Exercise objective. Please repeat the records word for word and skip the pictures.

Input material.
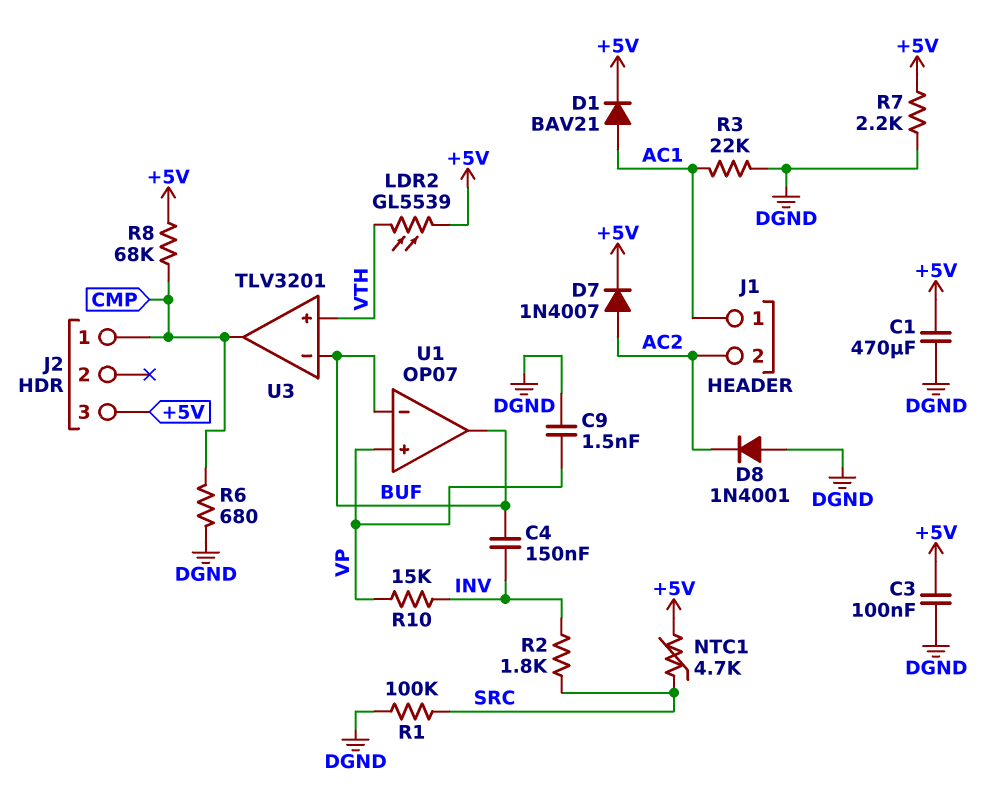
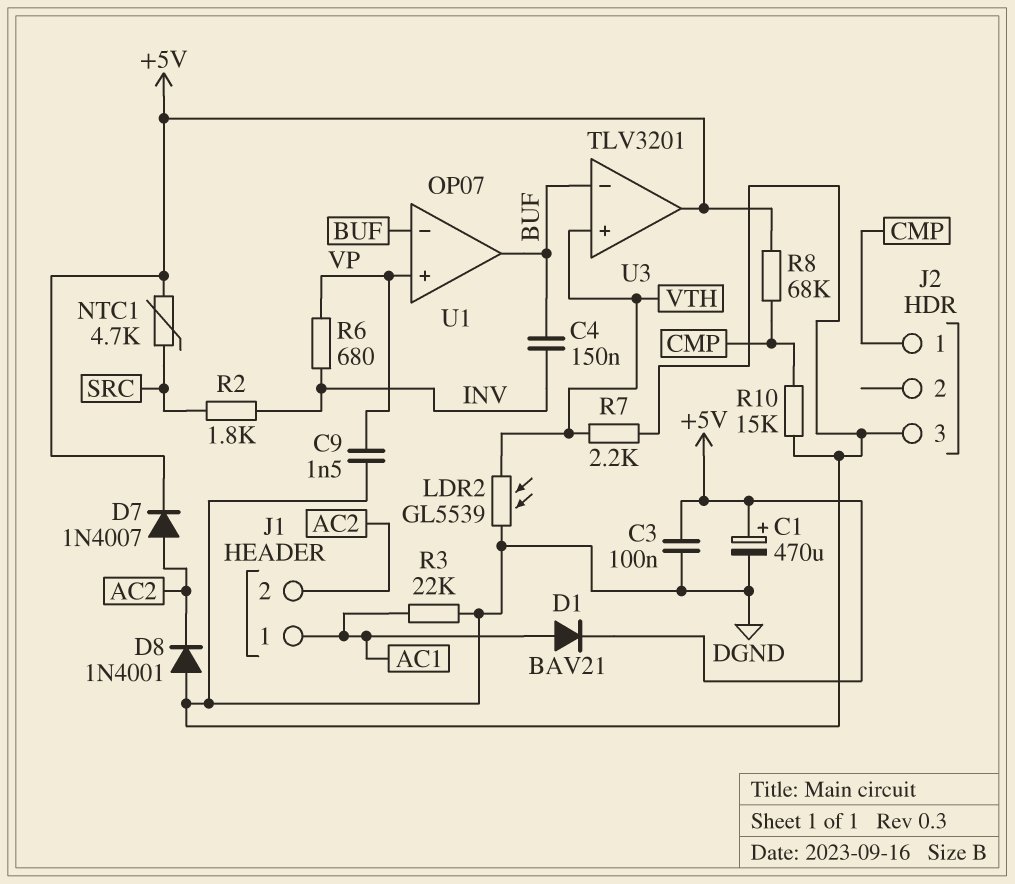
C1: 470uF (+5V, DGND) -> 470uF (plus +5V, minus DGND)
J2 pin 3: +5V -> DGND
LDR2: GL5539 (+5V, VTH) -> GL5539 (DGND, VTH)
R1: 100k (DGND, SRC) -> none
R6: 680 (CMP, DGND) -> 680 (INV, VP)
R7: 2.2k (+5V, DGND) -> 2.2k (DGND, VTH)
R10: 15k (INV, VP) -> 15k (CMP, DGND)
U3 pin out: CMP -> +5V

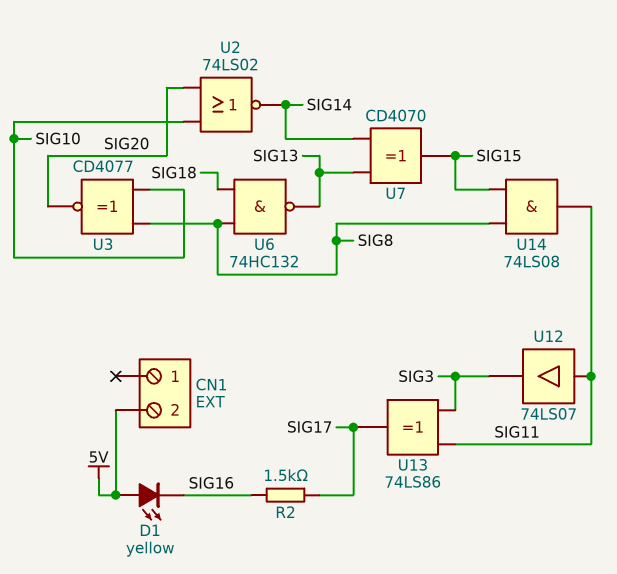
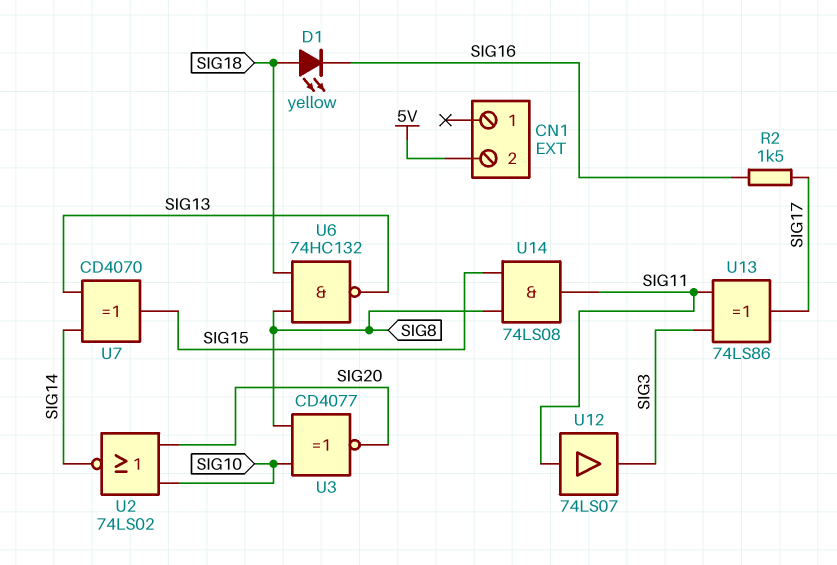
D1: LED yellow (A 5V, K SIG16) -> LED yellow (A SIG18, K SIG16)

The completed task.
C1: 470uF (+5V, DGND) -> 470uF (plus +5V, minus DGND)
J2 pin 3: +5V -> DGND
LDR2: GL5539 (+5V, VTH) -> GL5539 (DGND, VTH)
R1: 100k (DGND, SRC) -> none
R6: 680 (CMP, DGND) -> 680 (INV, VP)
R7: 2.2k (+5V, DGND) -> 2.2k (DGND, VTH)
R10: 15k (INV, VP) -> 15k (CMP, DGND)
U3 pin out: CMP -> +5V

D1: LED yellow (A 5V, K SIG16) -> LED yellow (A SIG18, K SIG16)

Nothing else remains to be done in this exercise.